Image change detection data:
_ _ _ _ _ _ _

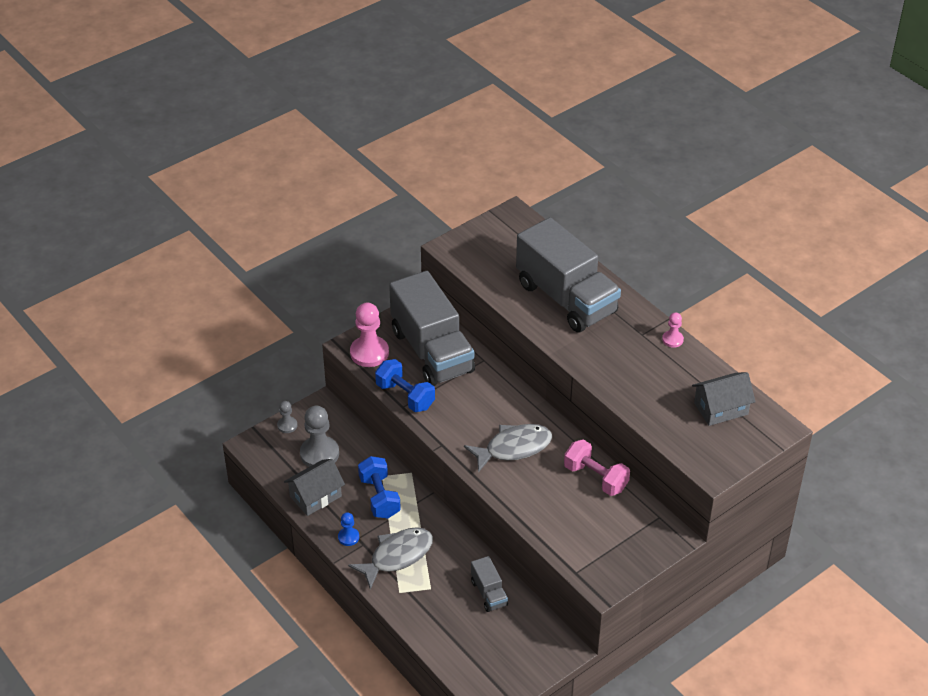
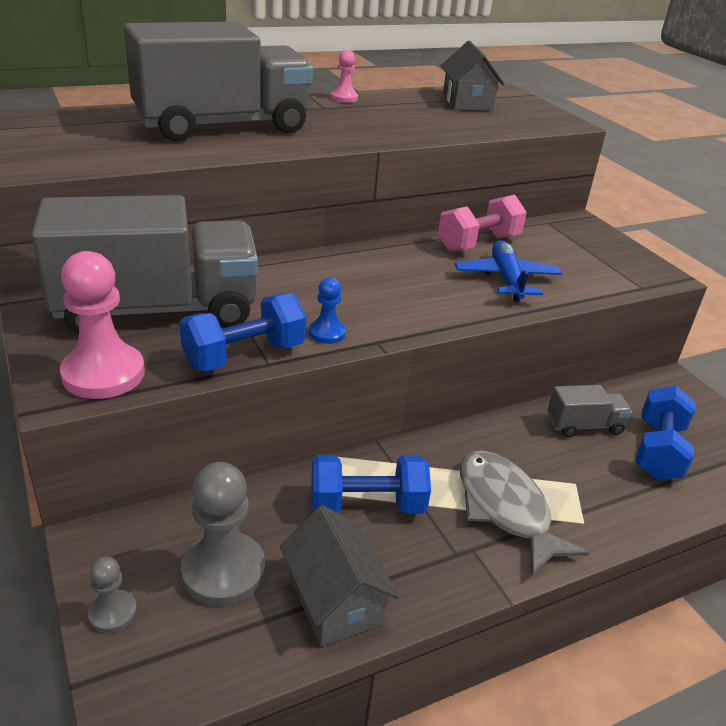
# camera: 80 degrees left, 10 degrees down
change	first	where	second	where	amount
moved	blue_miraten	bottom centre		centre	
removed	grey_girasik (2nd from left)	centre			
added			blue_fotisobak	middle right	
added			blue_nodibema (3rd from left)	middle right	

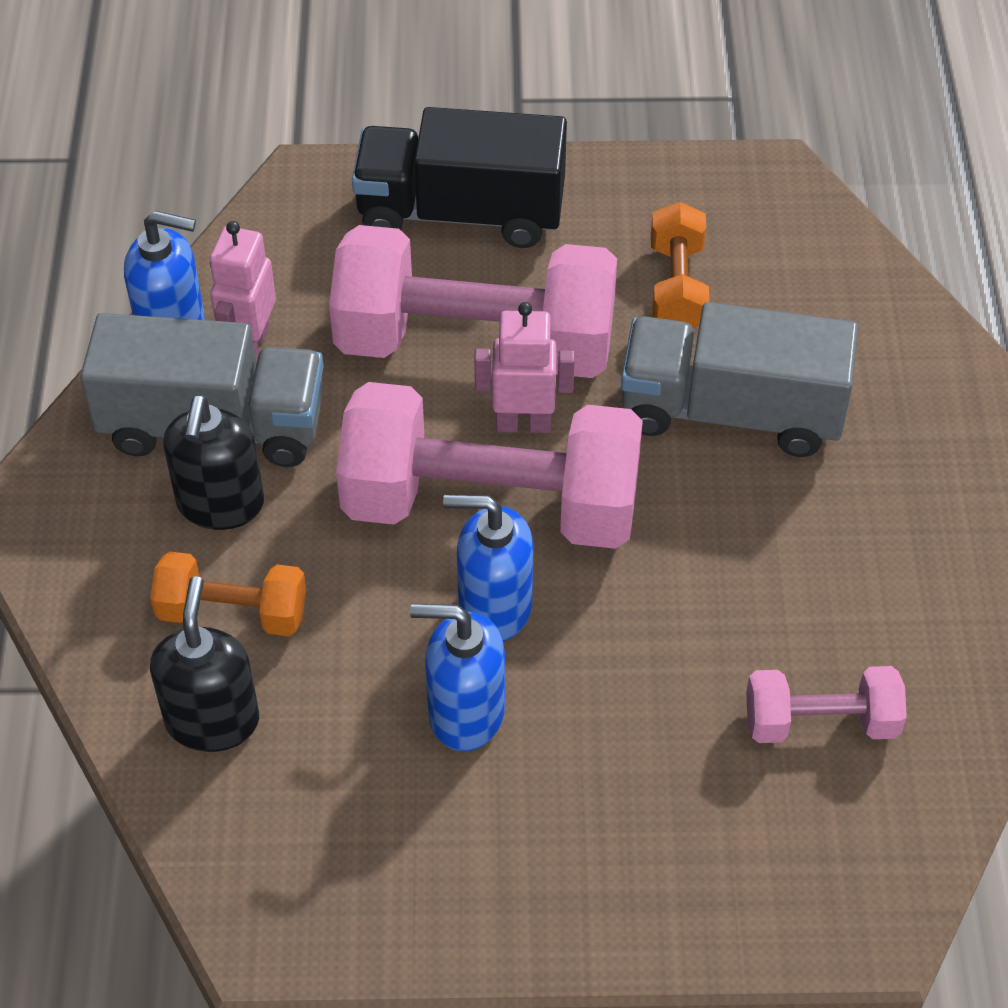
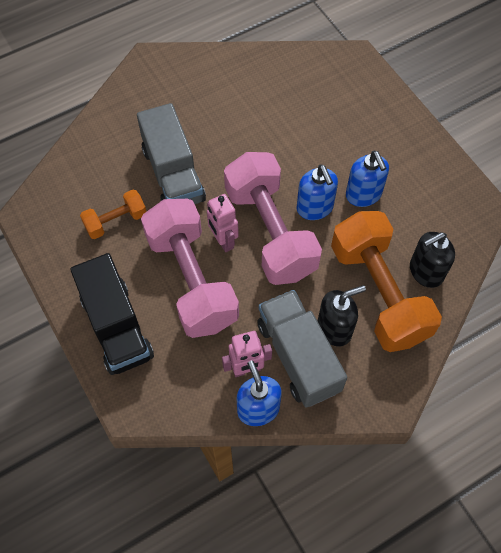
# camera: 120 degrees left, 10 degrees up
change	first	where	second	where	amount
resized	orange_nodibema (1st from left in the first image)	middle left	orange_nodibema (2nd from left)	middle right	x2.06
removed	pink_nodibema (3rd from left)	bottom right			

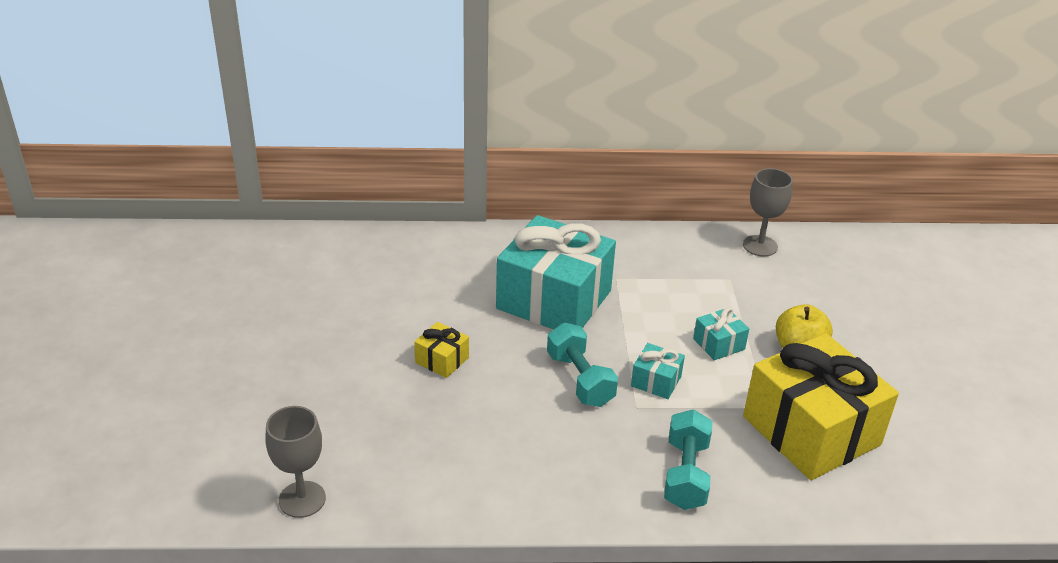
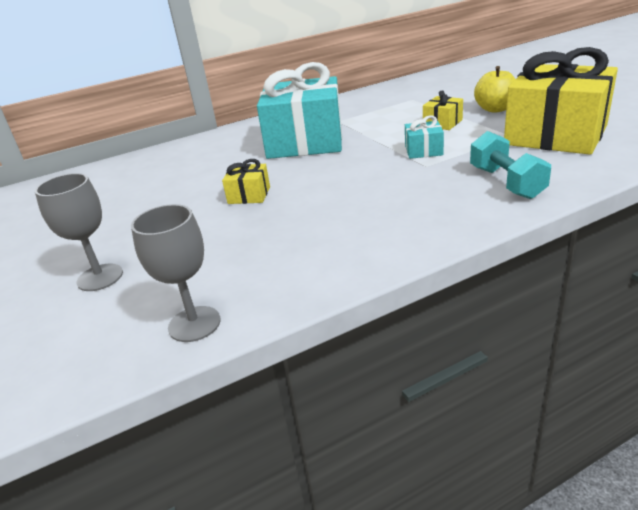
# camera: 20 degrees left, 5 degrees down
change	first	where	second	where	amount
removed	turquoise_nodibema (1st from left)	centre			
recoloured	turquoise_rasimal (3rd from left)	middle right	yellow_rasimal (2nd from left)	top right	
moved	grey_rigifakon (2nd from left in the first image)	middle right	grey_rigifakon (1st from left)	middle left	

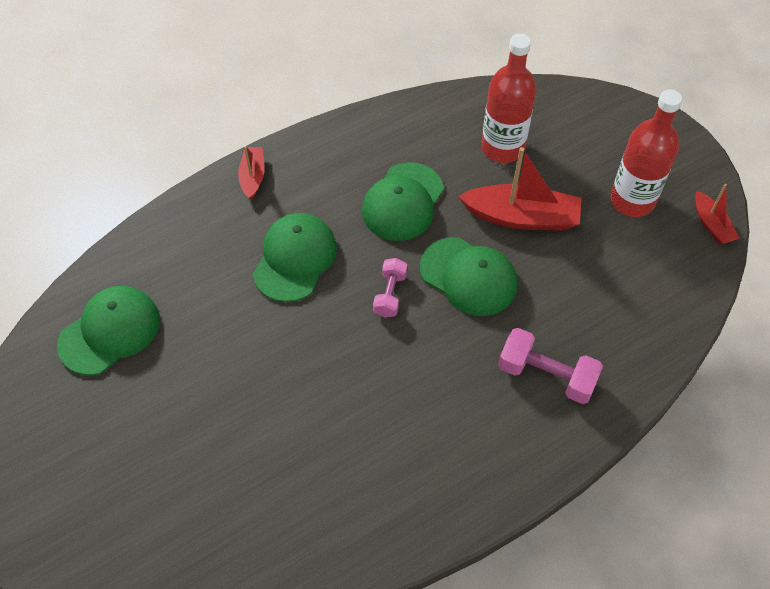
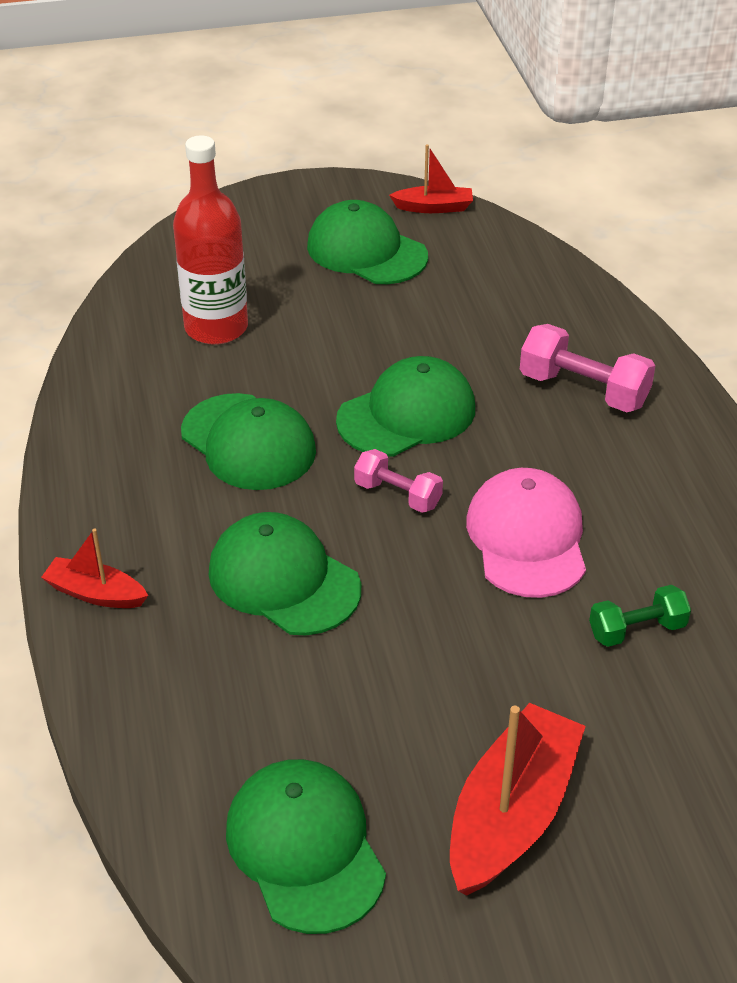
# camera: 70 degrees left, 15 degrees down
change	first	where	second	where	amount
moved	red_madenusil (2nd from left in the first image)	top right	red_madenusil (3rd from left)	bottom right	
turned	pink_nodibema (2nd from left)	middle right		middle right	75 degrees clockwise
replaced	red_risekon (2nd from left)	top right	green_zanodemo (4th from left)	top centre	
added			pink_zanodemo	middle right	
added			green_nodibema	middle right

_ _ _ _ _ _ _

[TO DO]: The copy must reproduce every entry exactly while excluding all pictures.

[ANSWER FOR THIS EXERCISE]:
# camera: 80 degrees left, 10 degrees down
change	first	where	second	where	amount
moved	blue_miraten	bottom centre		centre	
removed	grey_girasik (2nd from left)	centre			
added			blue_fotisobak	middle right	
added			blue_nodibema (3rd from left)	middle right	

# camera: 120 degrees left, 10 degrees up
change	first	where	second	where	amount
resized	orange_nodibema (1st from left in the first image)	middle left	orange_nodibema (2nd from left)	middle right	x2.06
removed	pink_nodibema (3rd from left)	bottom right			

# camera: 20 degrees left, 5 degrees down
change	first	where	second	where	amount
removed	turquoise_nodibema (1st from left)	centre			
recoloured	turquoise_rasimal (3rd from left)	middle right	yellow_rasimal (2nd from left)	top right	
moved	grey_rigifakon (2nd from left in the first image)	middle right	grey_rigifakon (1st from left)	middle left	

# camera: 70 degrees left, 15 degrees down
change	first	where	second	where	amount
moved	red_madenusil (2nd from left in the first image)	top right	red_madenusil (3rd from left)	bottom right	
turned	pink_nodibema (2nd from left)	middle right		middle right	75 degrees clockwise
replaced	red_risekon (2nd from left)	top right	green_zanodemo (4th from left)	top centre	
added			pink_zanodemo	middle right	
added			green_nodibema	middle right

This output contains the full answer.